[Object correspondence data]
==================================================

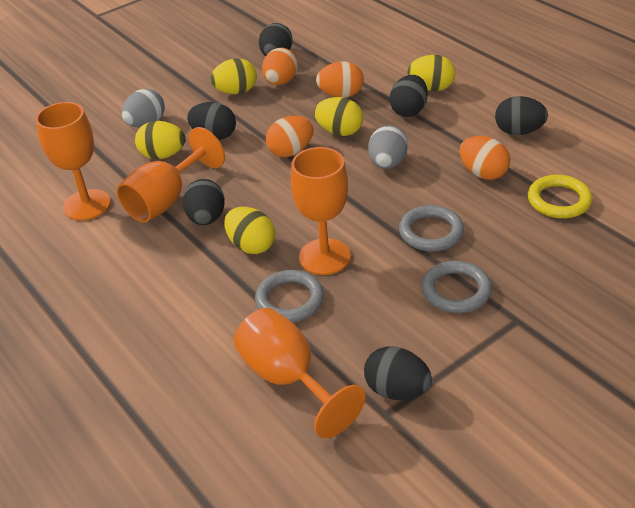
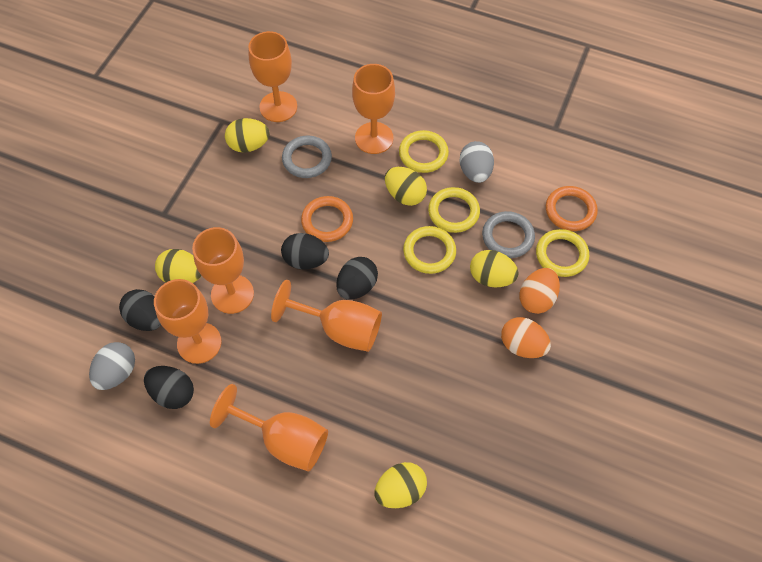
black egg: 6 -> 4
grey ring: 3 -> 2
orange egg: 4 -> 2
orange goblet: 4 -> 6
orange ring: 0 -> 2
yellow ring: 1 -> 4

==================================================

**Your assignment**
Set the entries down again exactly. Do not include the images.

**Answer**
black egg: 6 -> 4
grey ring: 3 -> 2
orange egg: 4 -> 2
orange goblet: 4 -> 6
orange ring: 0 -> 2
yellow ring: 1 -> 4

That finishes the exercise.